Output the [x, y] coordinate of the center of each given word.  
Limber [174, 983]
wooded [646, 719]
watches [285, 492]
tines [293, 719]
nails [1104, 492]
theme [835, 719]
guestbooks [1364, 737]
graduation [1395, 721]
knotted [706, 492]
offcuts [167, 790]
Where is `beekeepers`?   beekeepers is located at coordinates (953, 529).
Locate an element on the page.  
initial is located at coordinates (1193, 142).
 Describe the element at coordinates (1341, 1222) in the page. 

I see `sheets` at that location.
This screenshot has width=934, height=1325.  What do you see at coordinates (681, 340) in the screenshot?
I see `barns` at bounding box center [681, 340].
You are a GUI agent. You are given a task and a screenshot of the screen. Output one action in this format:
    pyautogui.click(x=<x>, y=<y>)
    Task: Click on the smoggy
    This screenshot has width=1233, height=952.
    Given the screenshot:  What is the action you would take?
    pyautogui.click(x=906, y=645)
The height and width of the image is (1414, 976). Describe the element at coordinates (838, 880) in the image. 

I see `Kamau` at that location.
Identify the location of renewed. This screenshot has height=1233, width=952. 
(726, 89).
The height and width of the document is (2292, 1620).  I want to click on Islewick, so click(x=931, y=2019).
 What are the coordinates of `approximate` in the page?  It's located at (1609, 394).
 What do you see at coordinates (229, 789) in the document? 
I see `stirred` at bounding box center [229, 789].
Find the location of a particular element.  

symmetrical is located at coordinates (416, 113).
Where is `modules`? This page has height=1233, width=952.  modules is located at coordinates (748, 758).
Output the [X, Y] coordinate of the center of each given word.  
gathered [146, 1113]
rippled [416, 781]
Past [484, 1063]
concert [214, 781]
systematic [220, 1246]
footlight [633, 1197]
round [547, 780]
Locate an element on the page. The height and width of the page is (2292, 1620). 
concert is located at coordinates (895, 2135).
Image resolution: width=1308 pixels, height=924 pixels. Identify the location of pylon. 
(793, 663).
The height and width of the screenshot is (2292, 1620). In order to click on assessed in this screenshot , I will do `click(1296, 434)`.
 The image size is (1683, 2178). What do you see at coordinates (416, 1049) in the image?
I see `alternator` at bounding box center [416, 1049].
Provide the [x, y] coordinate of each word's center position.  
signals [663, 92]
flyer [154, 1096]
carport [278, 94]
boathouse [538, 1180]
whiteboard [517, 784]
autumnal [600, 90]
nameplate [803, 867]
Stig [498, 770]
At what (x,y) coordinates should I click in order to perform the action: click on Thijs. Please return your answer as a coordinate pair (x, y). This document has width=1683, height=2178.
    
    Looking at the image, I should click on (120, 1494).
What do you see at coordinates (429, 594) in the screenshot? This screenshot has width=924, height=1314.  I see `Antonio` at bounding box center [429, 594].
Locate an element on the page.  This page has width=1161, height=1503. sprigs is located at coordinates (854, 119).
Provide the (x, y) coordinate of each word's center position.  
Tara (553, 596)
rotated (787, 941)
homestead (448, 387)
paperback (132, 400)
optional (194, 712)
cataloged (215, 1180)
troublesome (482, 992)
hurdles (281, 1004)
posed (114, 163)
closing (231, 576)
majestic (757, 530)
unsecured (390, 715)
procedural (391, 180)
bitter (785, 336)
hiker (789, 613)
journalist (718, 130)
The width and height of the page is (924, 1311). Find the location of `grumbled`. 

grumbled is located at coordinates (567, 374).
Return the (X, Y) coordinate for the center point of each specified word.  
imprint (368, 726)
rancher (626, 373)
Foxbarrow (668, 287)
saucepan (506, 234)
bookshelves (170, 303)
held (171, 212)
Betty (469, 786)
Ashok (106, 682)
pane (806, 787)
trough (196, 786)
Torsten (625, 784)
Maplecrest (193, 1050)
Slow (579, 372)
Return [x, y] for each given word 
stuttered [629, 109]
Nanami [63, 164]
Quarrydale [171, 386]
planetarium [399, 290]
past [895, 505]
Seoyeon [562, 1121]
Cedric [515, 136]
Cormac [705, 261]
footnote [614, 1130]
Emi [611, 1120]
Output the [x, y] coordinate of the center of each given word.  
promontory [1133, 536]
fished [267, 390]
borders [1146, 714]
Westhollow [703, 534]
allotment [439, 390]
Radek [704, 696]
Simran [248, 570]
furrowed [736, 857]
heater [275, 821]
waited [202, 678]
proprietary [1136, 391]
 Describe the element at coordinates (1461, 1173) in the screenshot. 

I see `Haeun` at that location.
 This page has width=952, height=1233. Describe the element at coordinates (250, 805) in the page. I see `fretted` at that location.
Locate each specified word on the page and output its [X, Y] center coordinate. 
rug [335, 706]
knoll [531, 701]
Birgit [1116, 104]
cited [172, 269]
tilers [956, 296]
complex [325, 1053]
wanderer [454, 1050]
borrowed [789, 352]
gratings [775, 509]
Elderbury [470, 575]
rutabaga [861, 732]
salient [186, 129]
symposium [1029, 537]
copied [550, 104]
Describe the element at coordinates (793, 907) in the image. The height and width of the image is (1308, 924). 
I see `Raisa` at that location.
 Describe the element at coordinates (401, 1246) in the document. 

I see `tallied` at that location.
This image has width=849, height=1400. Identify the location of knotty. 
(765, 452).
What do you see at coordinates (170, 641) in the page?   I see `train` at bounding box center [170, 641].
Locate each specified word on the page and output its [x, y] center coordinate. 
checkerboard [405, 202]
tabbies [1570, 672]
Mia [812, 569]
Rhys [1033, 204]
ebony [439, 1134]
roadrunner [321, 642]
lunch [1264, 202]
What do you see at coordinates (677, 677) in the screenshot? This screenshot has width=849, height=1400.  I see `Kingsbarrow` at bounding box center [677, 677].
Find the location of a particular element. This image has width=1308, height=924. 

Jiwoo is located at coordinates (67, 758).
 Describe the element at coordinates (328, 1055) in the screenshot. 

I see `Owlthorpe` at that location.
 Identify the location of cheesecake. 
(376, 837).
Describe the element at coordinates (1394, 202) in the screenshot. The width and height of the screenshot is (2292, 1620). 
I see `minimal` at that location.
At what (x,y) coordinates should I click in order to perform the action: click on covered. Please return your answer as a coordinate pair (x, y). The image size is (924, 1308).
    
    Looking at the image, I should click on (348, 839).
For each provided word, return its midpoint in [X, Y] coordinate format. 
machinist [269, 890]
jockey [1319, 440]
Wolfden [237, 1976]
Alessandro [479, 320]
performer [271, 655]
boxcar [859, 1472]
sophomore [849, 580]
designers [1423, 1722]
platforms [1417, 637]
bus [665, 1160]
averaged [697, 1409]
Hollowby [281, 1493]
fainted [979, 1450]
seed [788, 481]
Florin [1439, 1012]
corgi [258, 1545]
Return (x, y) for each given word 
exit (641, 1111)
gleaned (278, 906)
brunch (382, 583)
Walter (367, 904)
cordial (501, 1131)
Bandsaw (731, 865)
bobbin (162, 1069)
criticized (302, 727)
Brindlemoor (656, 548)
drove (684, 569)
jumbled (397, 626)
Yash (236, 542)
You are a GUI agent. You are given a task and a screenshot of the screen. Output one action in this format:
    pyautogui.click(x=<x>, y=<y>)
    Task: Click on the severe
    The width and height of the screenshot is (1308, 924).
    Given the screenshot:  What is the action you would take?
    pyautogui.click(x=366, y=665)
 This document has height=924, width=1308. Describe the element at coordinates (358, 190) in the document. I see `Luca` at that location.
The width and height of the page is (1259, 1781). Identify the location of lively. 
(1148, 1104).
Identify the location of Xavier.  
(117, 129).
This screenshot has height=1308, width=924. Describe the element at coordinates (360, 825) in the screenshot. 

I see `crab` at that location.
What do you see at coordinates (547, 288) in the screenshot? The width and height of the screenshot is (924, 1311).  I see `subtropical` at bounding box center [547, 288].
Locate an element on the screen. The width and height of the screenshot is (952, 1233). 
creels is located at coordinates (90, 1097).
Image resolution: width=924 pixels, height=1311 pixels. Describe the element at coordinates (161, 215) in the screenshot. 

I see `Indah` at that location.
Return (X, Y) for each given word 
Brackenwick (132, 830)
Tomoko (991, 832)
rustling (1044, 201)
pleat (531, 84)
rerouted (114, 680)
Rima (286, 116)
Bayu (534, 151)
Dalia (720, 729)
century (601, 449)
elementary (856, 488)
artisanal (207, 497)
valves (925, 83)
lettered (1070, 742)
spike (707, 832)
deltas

-- Exercise brief --
Copy everything in the material from the line containing "closing (231, 576)" down to the line containing "past [895, 505]", switching "saucepan" to "skillet" and leaving everything else unchanged.

-- Task response --
closing (231, 576)
majestic (757, 530)
unsecured (390, 715)
procedural (391, 180)
bitter (785, 336)
hiker (789, 613)
journalist (718, 130)
The width and height of the page is (924, 1311). Find the location of `grumbled`. 

grumbled is located at coordinates (567, 374).
Return the (X, Y) coordinate for the center point of each specified word.  
imprint (368, 726)
rancher (626, 373)
Foxbarrow (668, 287)
skillet (506, 234)
bookshelves (170, 303)
held (171, 212)
Betty (469, 786)
Ashok (106, 682)
pane (806, 787)
trough (196, 786)
Torsten (625, 784)
Maplecrest (193, 1050)
Slow (579, 372)
Return [x, y] for each given word 
stuttered [629, 109]
Nanami [63, 164]
Quarrydale [171, 386]
planetarium [399, 290]
past [895, 505]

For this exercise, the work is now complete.